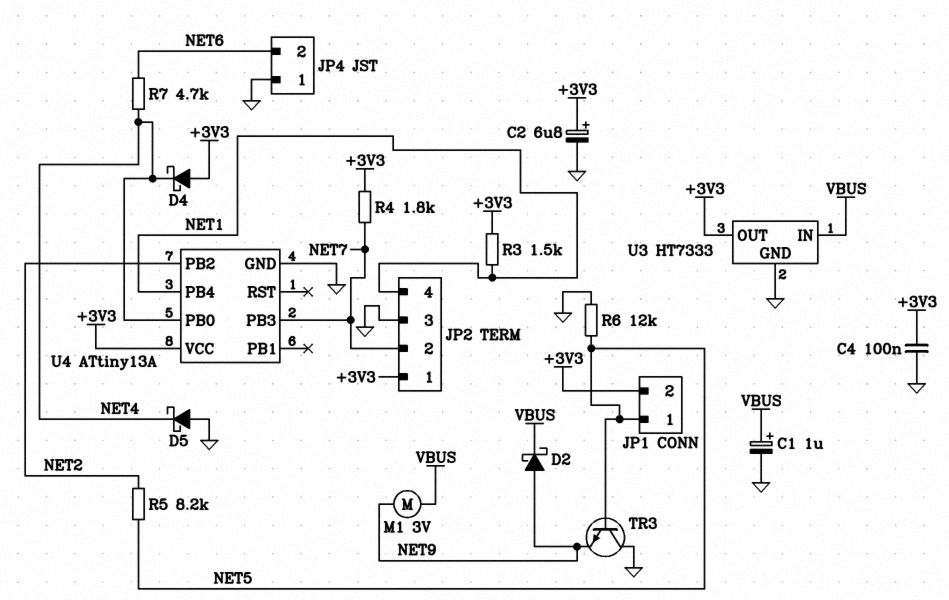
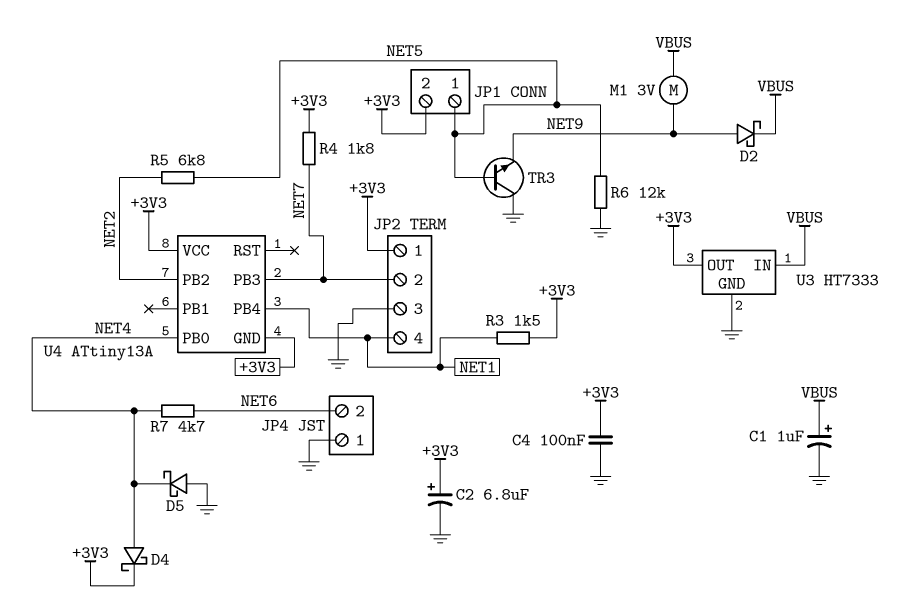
D4: schottky (A +3V3, K NET4) -> schottky (A NET4, K +3V3)
R5: 8.2k (NET2, NET5) -> 6.8k (NET2, NET5)
U4 pin GND: GND -> +3V3

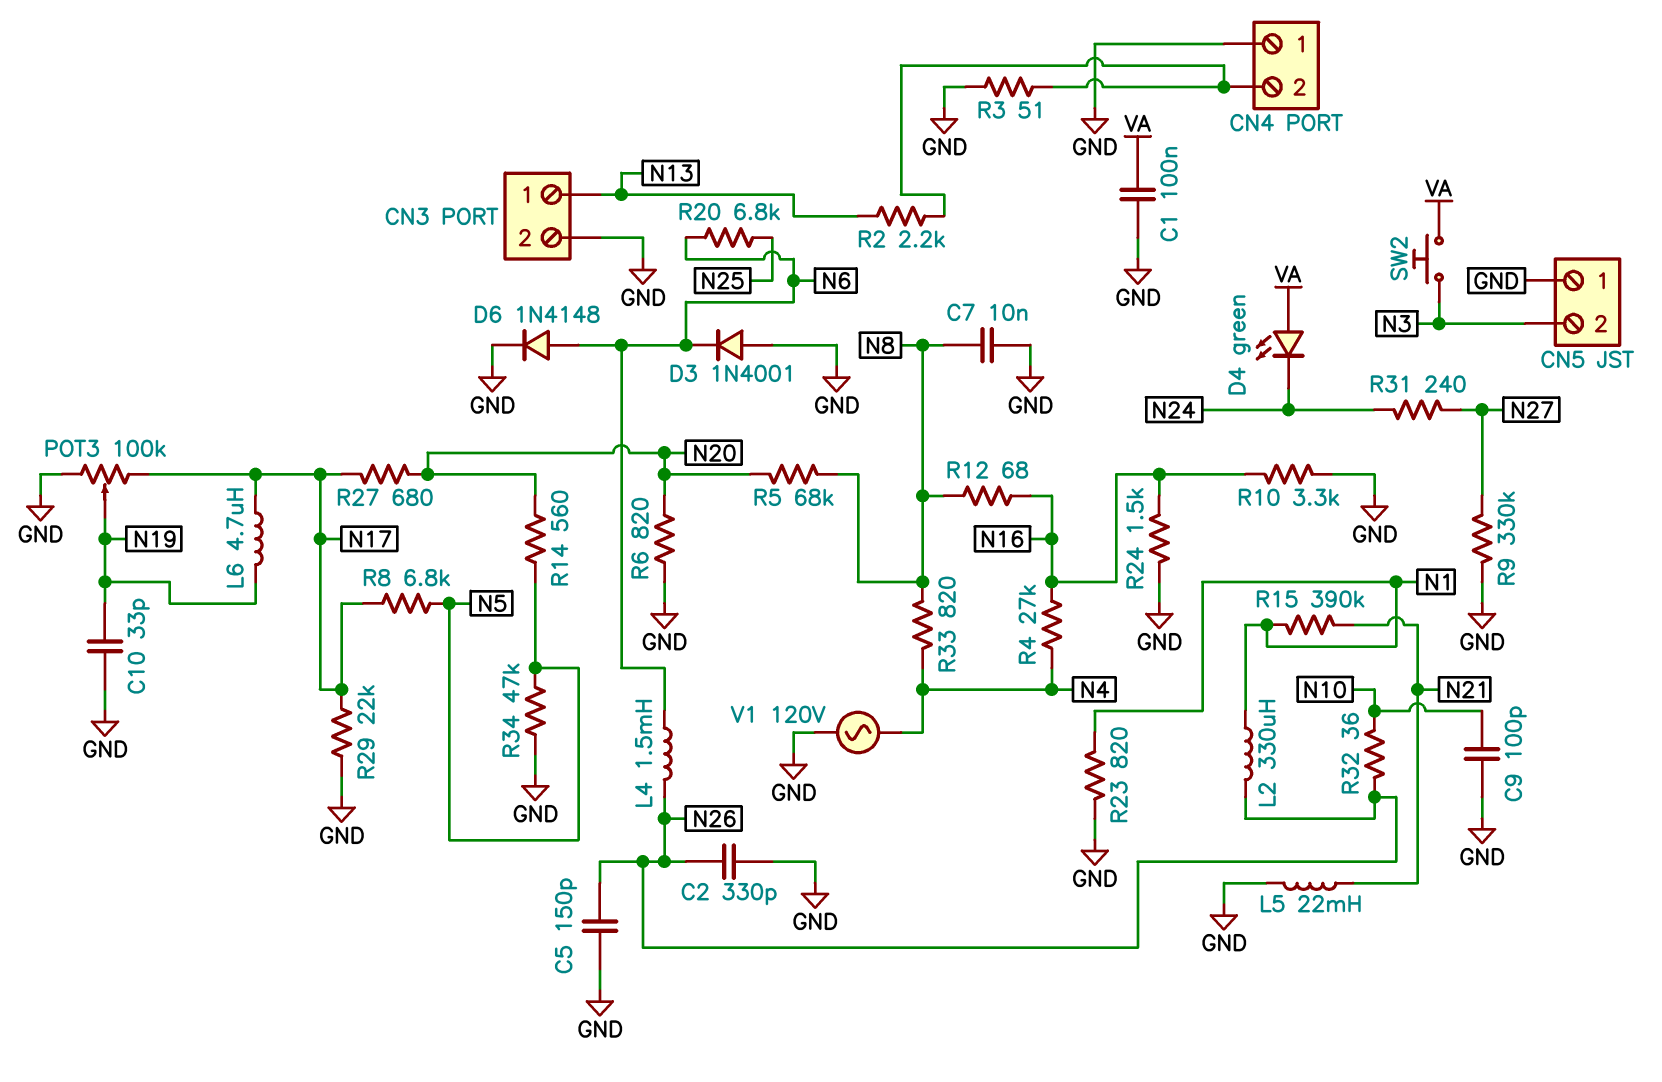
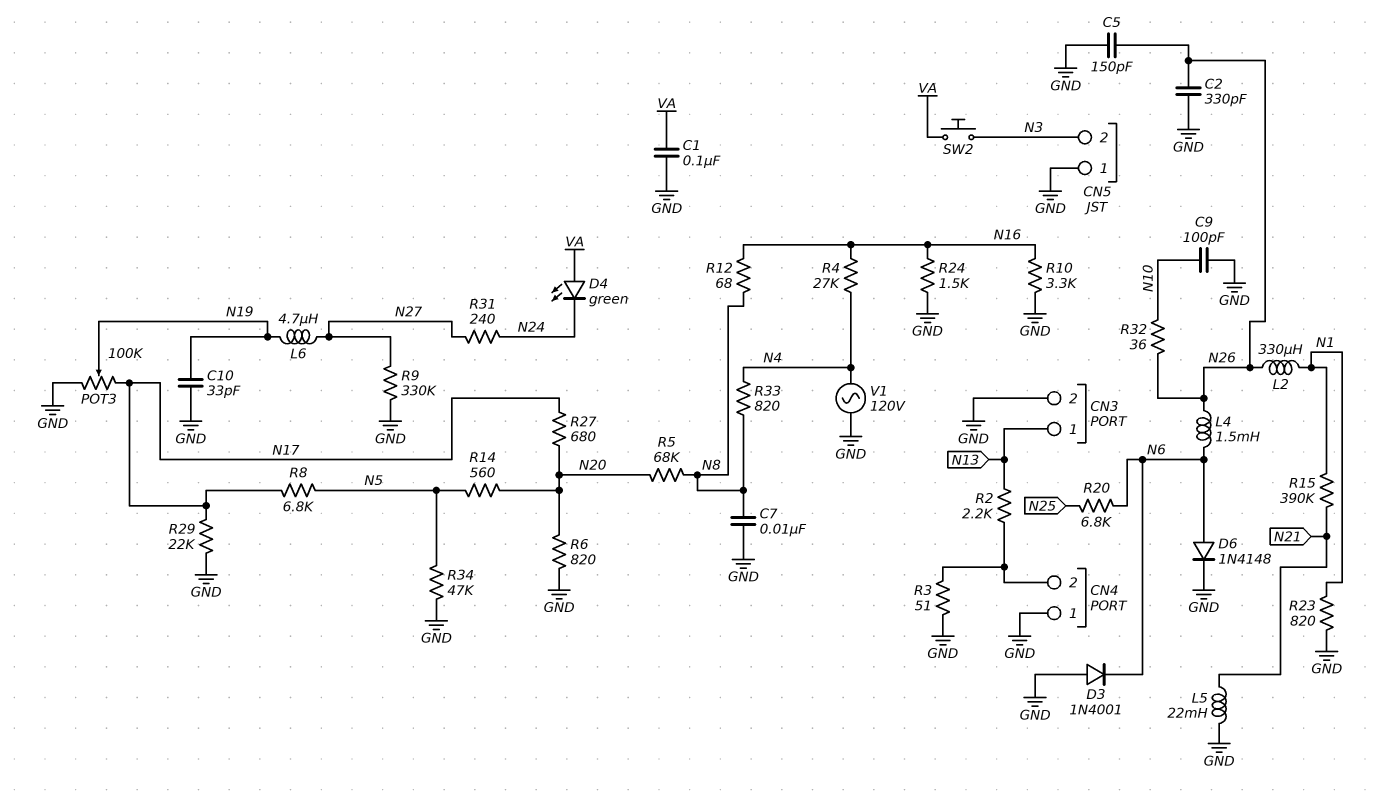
L6: 4.7uH (N17, N19) -> 4.7uH (N19, N27)

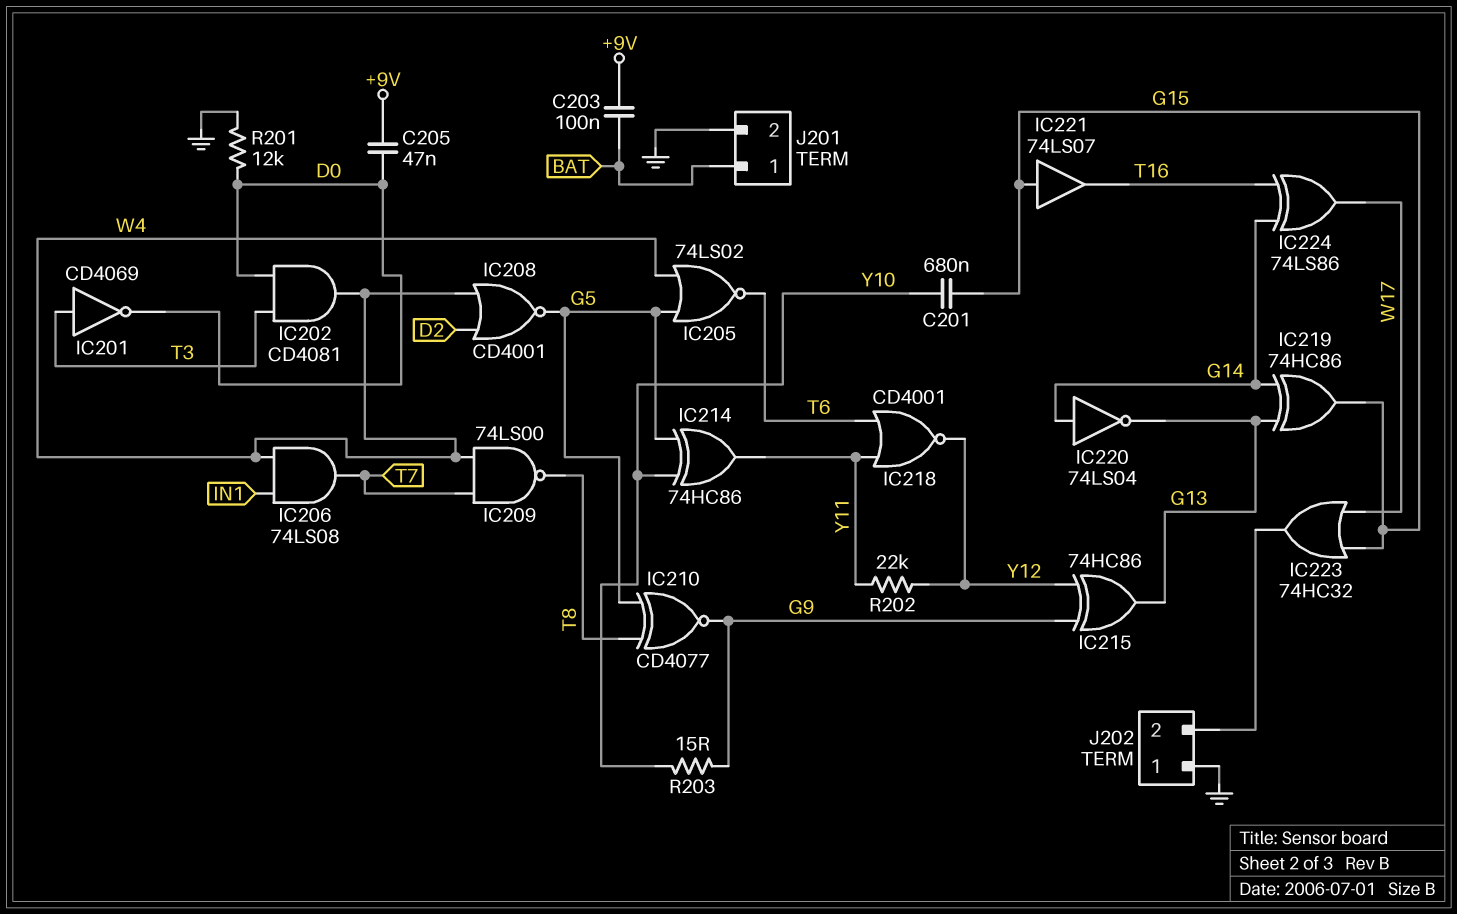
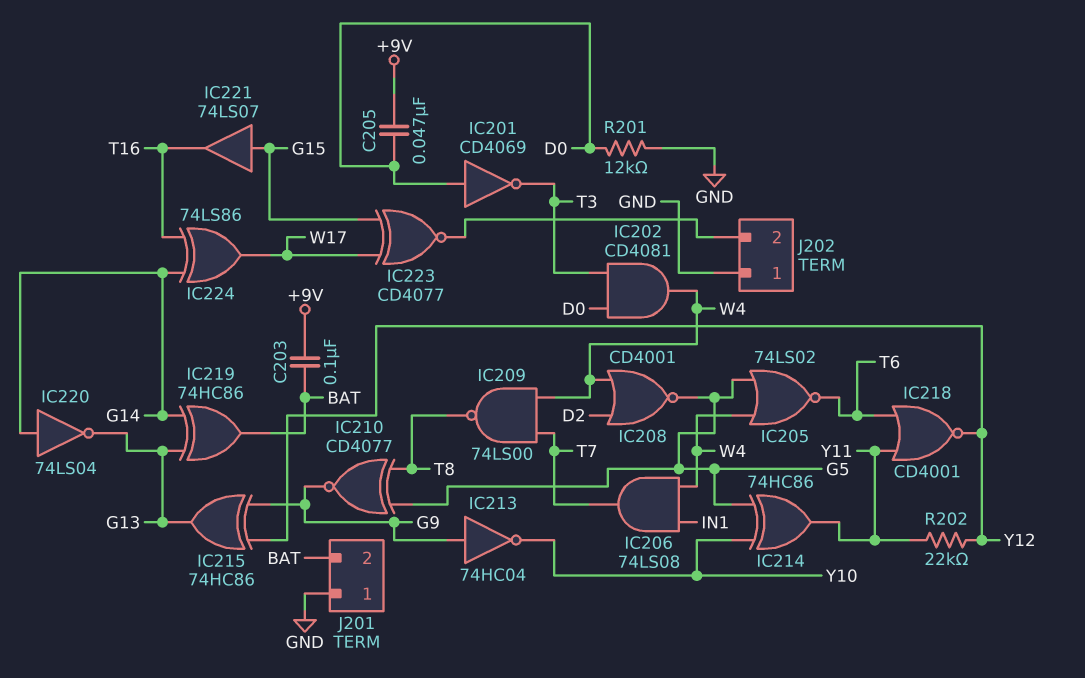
C201: 680nF (G15, Y10) -> none
IC201: NOT CD4069 (in T3, out D0) -> NOT CD4069 (in D0, out T3)
IC213: none -> NOT 74HC04 (in G9, out Y10)
IC219: XOR 74HC86 (in G13, in G14, out G15) -> XOR 74HC86 (in G13, in G14, out BAT)
IC223: OR 74HC32 (in G15, in W17, out J202/2) -> XNOR CD4077 (in G15, in W17, out J202/2)
J201 pin 1: BAT -> GND
J201 pin 2: GND -> BAT
R203: 15 (G9, Y10) -> none

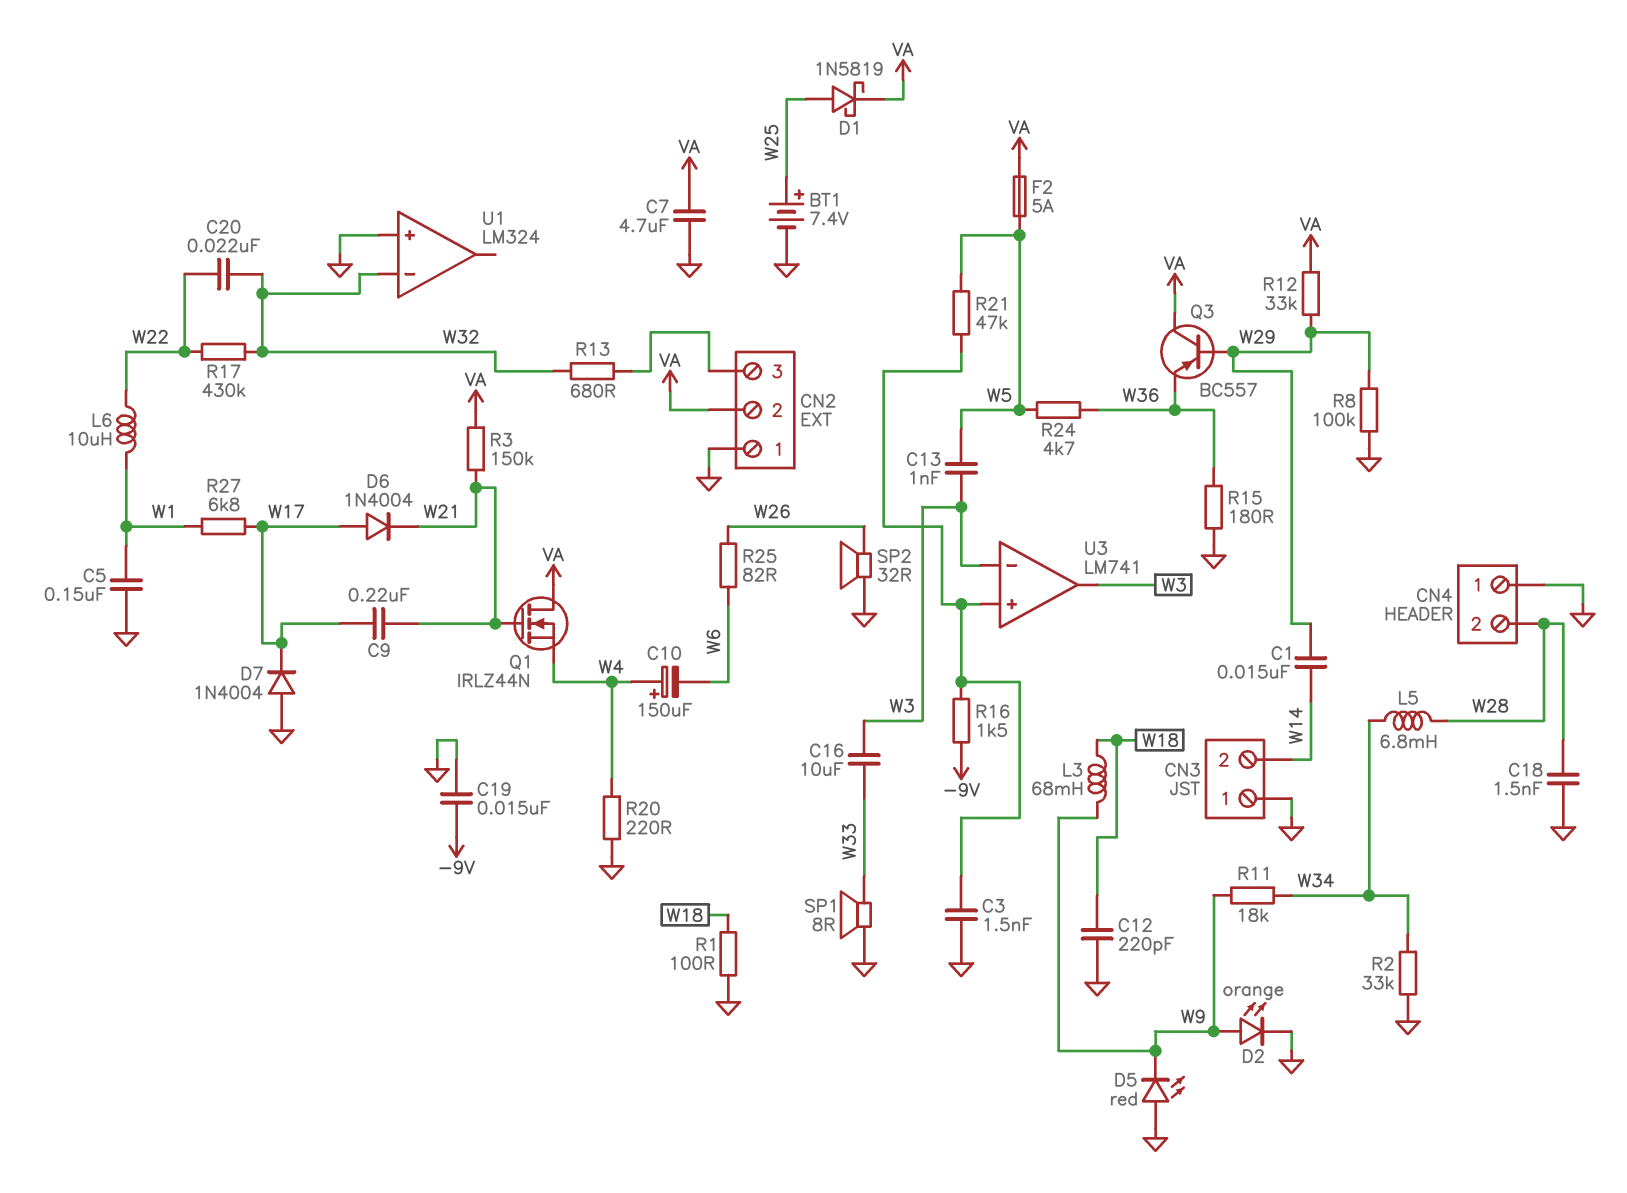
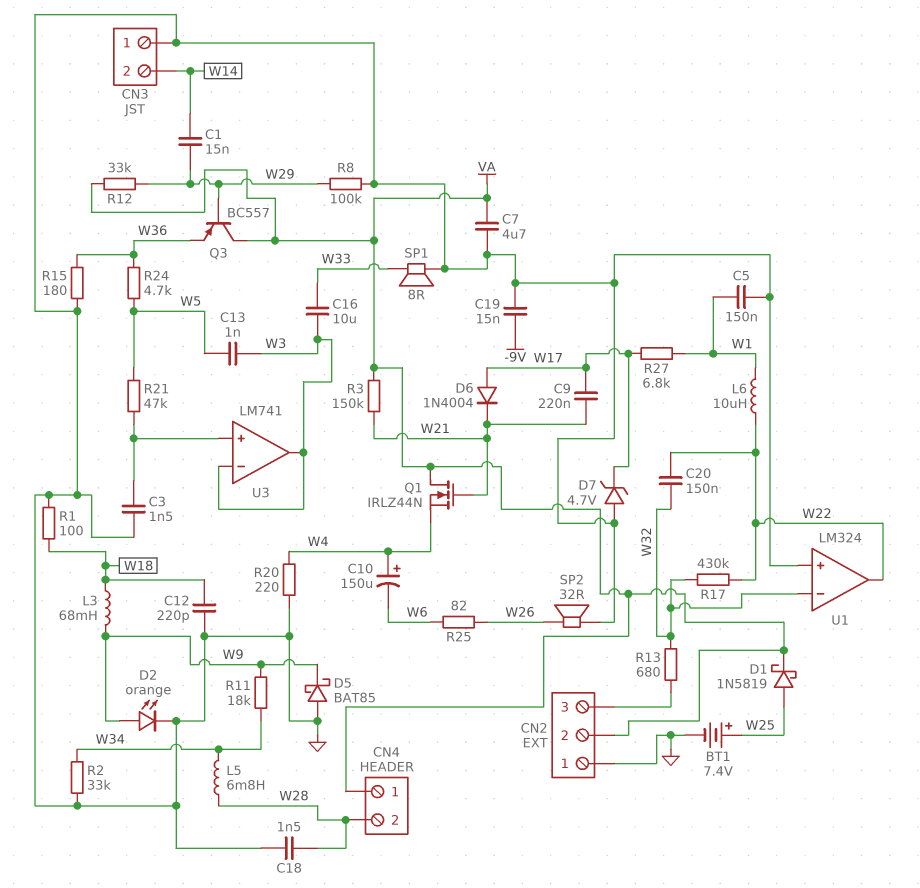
C20: 22nF (W22, W32) -> 150nF (W22, W32)
CN4 pin 1: GND -> VA
D5: LED red (A GND, K W9) -> schottky BAT85 (A GND, K W9)
D7: diode 1N4004 (A GND, K W17) -> zener 4.7V (A GND, K W17)
F2: 5A (VA, W5) -> none
R16: 1.5k (-9V, U3/in+) -> none
U1 pin out: none -> W22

______

Show a copy of each line from the records above in which the string "schottky" occurs.

D4: schottky (A +3V3, K NET4) -> schottky (A NET4, K +3V3)
D5: LED red (A GND, K W9) -> schottky BAT85 (A GND, K W9)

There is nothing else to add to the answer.